## PROBLEM TO SOLVE
Lift out, unaltered, the lines of the material below between the line holding "camera: 160 degrees right, 15 degrees down" and the line holding "(451, 322) = (312, 230): blue", counting both.

## DATA TO USE
============

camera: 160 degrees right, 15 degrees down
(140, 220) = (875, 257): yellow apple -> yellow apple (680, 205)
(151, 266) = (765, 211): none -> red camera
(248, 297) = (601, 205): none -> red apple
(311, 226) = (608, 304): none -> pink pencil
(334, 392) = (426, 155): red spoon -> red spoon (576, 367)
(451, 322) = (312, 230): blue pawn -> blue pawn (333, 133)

============

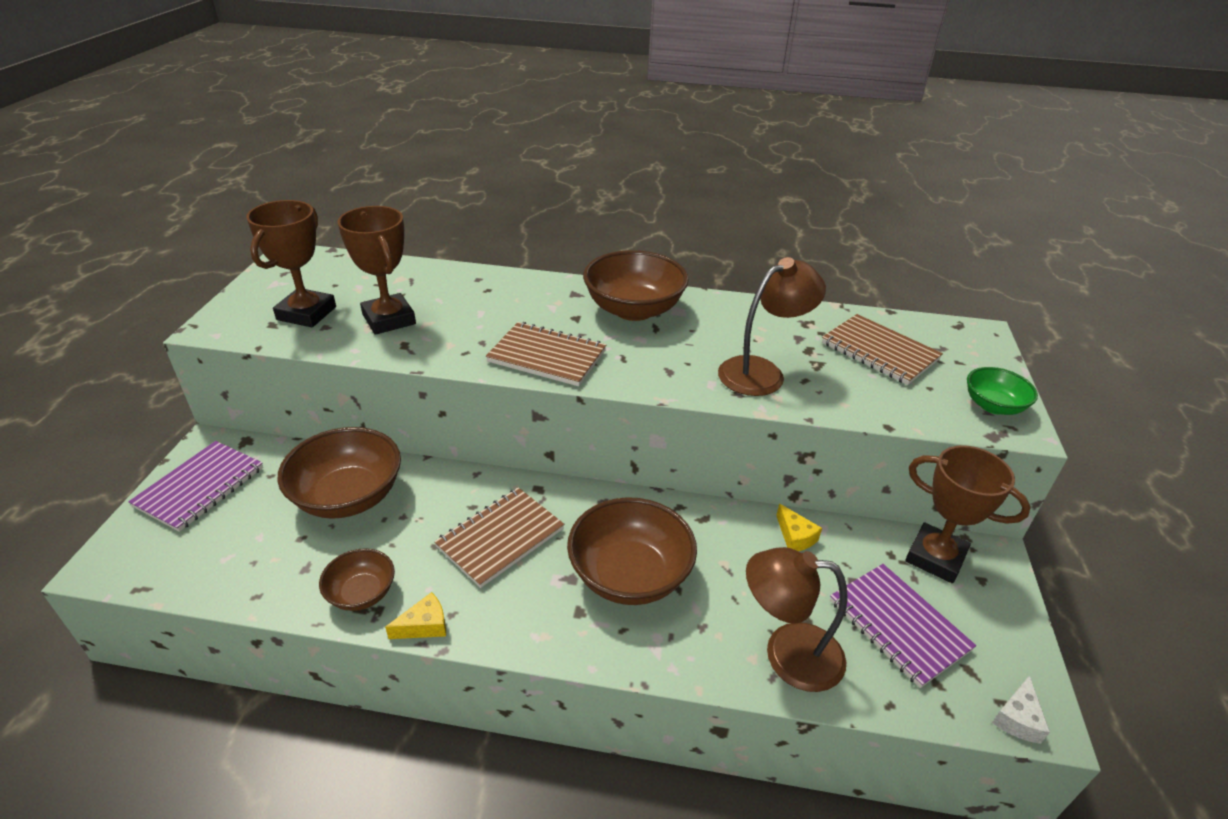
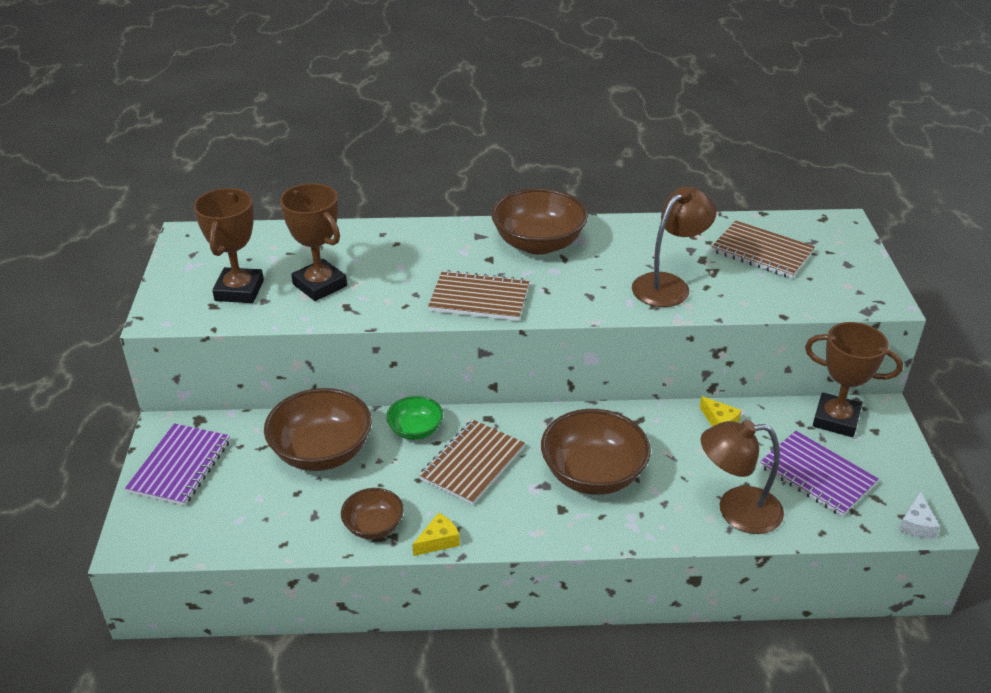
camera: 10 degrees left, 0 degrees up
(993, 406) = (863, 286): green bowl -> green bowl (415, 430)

============

## RESULT OF THE TASK
camera: 160 degrees right, 15 degrees down
(140, 220) = (875, 257): yellow apple -> yellow apple (680, 205)
(151, 266) = (765, 211): none -> red camera
(248, 297) = (601, 205): none -> red apple
(311, 226) = (608, 304): none -> pink pencil
(334, 392) = (426, 155): red spoon -> red spoon (576, 367)
(451, 322) = (312, 230): blue pawn -> blue pawn (333, 133)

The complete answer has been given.